[Data to process]

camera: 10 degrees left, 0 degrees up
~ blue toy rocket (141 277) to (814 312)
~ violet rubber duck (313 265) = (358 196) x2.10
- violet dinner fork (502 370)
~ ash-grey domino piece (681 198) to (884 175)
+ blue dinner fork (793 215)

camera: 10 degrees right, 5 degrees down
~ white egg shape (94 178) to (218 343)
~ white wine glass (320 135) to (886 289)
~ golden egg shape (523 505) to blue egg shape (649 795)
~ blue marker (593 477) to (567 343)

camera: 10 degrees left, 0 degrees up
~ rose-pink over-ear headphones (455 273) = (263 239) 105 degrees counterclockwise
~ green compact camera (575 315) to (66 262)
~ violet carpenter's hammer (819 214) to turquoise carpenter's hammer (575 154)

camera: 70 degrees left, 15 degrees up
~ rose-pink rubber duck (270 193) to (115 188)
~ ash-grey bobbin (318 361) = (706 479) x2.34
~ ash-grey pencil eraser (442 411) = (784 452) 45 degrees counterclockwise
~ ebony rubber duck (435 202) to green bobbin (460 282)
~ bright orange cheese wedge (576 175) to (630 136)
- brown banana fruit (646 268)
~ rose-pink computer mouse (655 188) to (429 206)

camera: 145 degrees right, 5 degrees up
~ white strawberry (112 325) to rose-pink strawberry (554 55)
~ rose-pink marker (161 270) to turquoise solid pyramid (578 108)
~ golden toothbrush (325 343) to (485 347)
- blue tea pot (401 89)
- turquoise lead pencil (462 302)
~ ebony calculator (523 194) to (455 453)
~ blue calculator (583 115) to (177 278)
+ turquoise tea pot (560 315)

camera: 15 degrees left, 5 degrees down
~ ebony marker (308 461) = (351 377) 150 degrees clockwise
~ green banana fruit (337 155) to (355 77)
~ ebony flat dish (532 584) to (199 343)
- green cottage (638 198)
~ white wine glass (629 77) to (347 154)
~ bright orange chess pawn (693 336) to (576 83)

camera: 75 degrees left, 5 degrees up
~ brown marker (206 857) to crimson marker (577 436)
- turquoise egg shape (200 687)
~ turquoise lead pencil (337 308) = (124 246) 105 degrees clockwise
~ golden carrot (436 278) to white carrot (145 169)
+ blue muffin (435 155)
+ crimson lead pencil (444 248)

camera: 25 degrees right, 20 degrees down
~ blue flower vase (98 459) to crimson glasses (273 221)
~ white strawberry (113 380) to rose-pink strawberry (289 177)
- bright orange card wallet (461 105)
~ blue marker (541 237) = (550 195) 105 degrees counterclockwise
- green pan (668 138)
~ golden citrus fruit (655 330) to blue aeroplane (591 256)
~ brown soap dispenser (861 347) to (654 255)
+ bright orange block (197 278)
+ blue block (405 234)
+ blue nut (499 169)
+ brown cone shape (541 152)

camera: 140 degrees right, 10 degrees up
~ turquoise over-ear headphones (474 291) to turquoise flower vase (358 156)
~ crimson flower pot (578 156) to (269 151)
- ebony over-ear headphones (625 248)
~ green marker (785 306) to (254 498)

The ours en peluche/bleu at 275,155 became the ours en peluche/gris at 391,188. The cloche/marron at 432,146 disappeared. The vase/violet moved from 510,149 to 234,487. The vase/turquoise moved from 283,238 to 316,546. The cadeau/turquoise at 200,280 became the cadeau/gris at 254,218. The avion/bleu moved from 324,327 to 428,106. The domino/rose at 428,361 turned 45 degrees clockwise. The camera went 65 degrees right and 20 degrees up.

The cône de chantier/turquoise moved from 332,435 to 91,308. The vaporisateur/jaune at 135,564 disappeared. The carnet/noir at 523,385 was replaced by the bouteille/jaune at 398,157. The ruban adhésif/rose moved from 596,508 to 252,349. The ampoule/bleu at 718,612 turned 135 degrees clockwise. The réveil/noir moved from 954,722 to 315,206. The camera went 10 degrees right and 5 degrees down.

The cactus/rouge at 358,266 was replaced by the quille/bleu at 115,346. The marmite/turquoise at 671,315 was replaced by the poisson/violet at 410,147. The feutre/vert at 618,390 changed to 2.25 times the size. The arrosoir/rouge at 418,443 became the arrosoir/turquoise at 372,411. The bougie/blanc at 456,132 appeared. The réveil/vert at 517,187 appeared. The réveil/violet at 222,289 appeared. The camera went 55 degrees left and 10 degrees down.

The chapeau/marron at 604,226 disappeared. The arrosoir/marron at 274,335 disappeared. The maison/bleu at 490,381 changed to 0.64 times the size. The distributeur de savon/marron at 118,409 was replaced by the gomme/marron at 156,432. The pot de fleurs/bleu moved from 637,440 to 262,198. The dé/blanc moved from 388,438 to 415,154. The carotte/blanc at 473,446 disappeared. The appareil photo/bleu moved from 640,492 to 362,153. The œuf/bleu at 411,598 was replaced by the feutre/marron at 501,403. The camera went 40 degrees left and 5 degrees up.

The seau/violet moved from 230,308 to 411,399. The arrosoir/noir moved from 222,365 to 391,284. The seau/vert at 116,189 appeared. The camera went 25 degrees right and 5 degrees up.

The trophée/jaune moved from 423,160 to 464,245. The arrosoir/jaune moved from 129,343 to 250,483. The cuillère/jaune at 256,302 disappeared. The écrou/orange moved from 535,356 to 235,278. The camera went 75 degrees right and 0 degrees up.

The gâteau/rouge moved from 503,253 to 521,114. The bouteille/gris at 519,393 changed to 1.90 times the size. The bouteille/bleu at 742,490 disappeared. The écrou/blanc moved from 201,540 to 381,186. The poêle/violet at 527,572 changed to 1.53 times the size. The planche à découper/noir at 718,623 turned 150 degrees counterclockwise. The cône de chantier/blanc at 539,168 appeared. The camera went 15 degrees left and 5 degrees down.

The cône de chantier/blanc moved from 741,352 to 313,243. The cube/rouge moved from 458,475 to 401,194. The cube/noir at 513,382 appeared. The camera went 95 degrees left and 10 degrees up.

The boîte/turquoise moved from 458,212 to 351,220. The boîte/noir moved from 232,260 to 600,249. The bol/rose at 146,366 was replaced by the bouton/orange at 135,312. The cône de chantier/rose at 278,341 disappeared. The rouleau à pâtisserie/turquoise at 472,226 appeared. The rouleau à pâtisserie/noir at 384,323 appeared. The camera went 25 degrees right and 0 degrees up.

[Your goal] Look above for the line with "- violet dinner fork (502 370)" and the line with "to (884 175)". Retype those two lines and every line between them exactly, adding nothing.

[Solution to this exercise]
- violet dinner fork (502 370)
~ ash-grey domino piece (681 198) to (884 175)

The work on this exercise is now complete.